● **Instructions to follow**: Begin at the line containing "white trophy [523,160,570,236]" and restate it and each line after it exactly, up to and including the last line below. Leave pictures out.

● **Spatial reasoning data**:
● ● ● ●
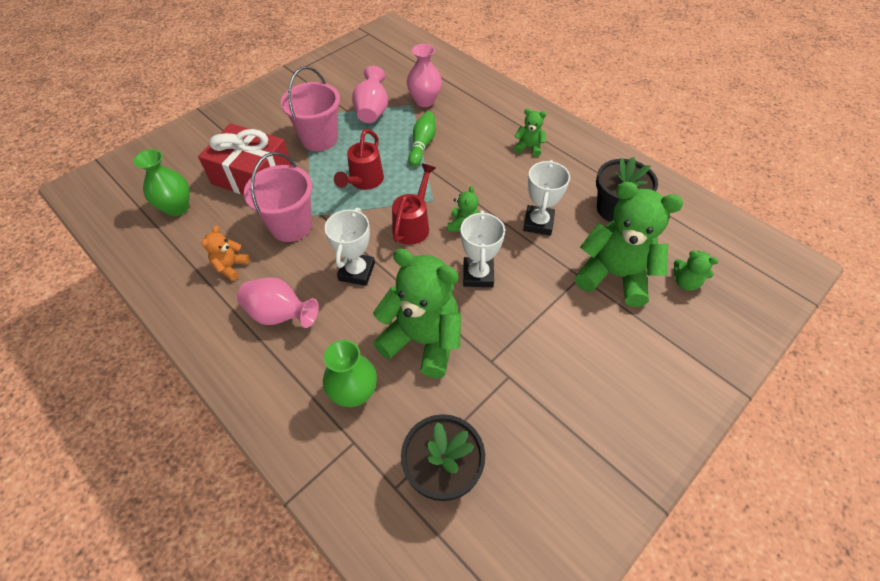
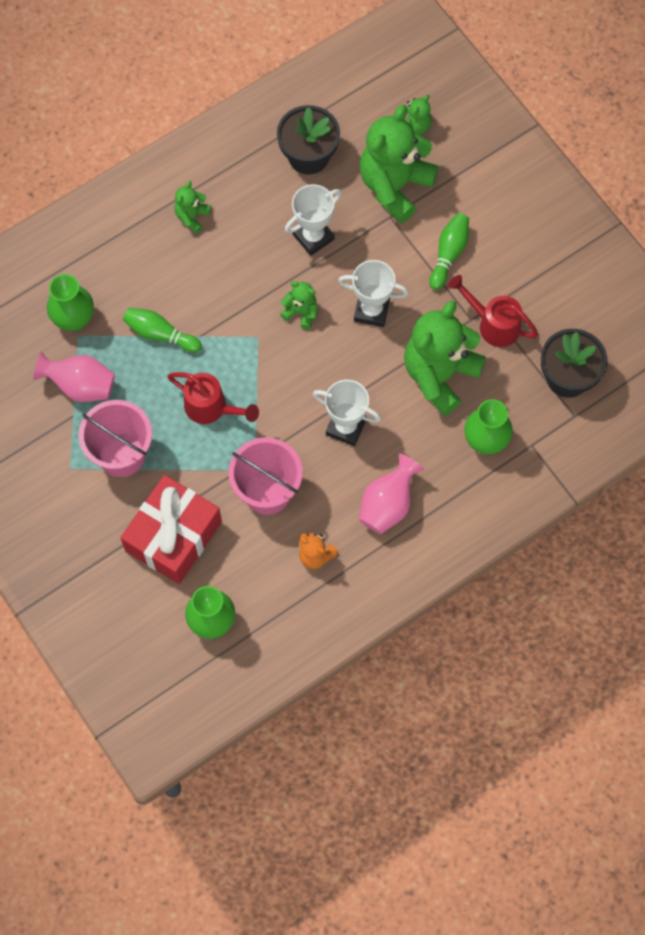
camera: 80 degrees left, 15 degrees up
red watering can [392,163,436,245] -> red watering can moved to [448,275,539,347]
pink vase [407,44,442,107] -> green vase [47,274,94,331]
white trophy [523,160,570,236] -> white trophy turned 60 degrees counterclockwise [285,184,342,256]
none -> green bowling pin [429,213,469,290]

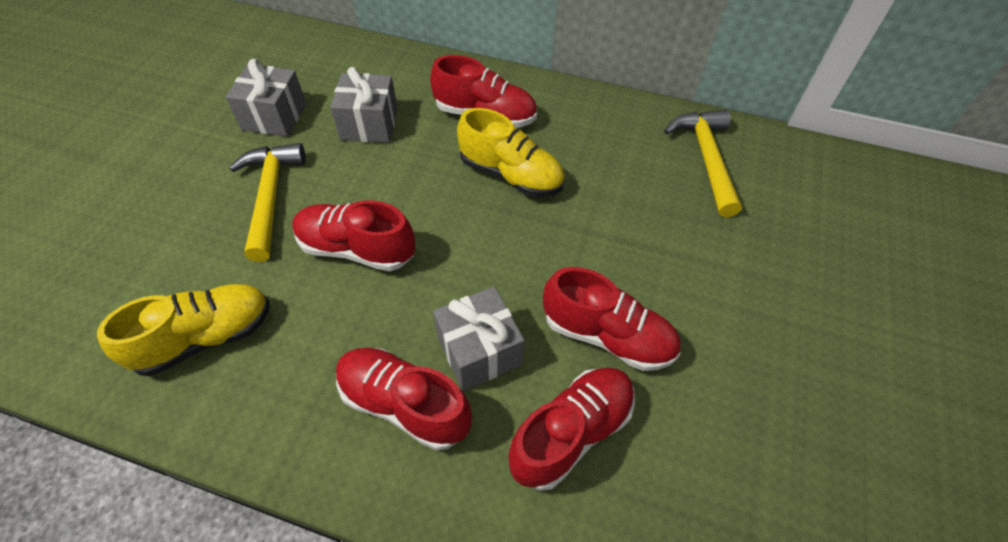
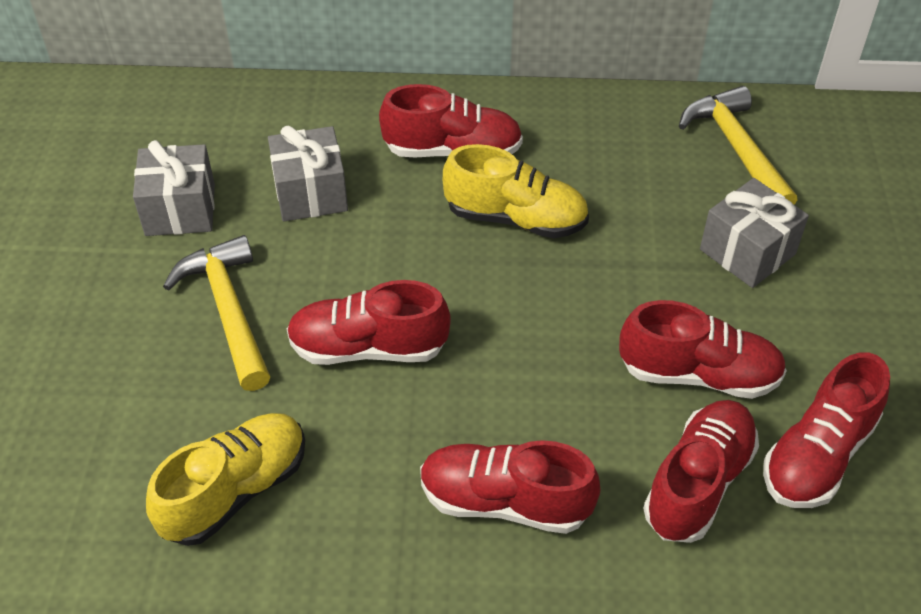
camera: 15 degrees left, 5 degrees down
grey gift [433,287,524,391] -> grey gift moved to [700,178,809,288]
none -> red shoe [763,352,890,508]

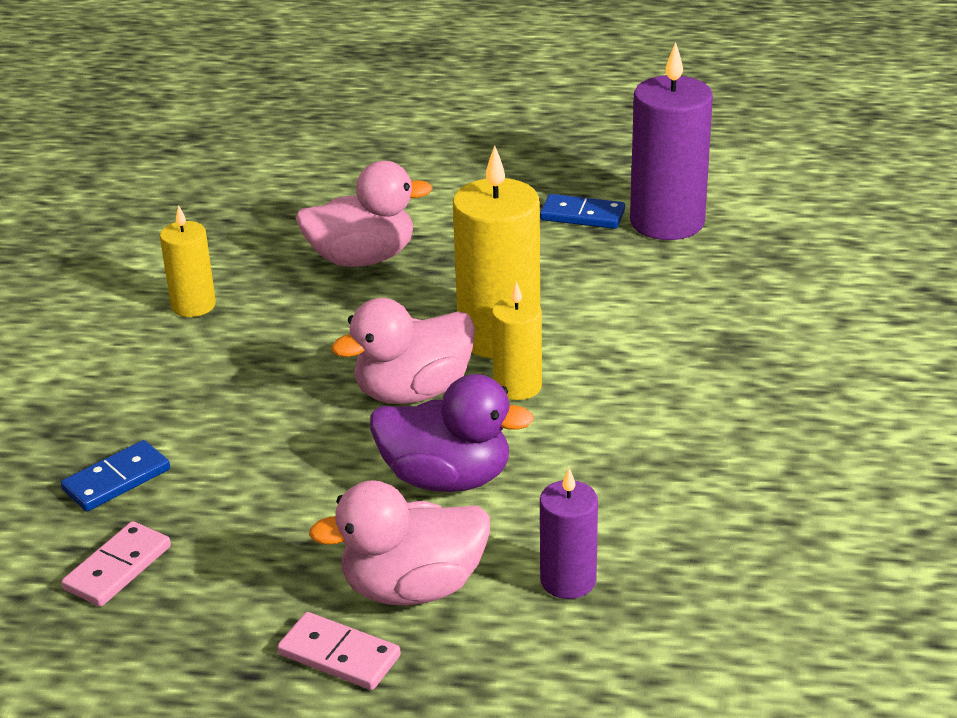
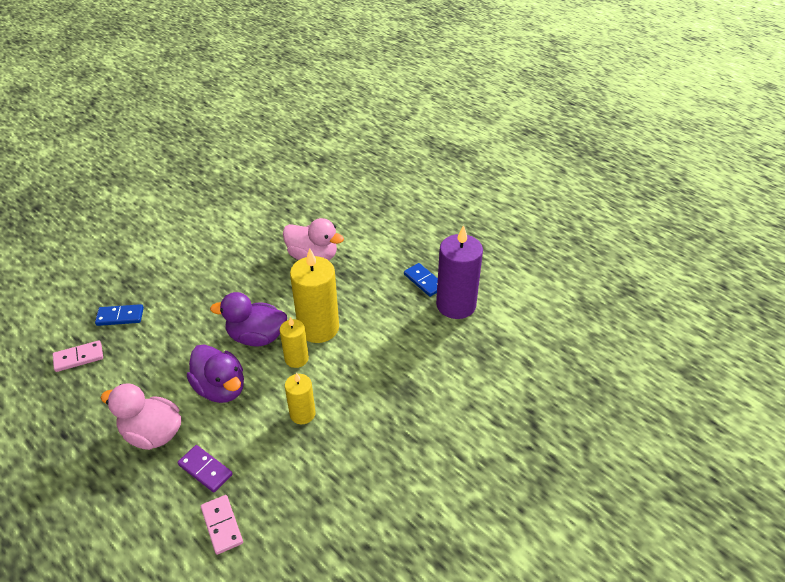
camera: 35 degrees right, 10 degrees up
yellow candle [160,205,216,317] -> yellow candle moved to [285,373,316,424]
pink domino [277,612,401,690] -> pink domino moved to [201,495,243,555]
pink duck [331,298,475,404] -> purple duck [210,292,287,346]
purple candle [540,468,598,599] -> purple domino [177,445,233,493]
● ● ● ●
● **Completed task**:
white trophy [523,160,570,236] -> white trophy turned 60 degrees counterclockwise [285,184,342,256]
none -> green bowling pin [429,213,469,290]

camera: 15 degrees left, 5 degrees down
grey gift [433,287,524,391] -> grey gift moved to [700,178,809,288]
none -> red shoe [763,352,890,508]

camera: 35 degrees right, 10 degrees up
yellow candle [160,205,216,317] -> yellow candle moved to [285,373,316,424]
pink domino [277,612,401,690] -> pink domino moved to [201,495,243,555]
pink duck [331,298,475,404] -> purple duck [210,292,287,346]
purple candle [540,468,598,599] -> purple domino [177,445,233,493]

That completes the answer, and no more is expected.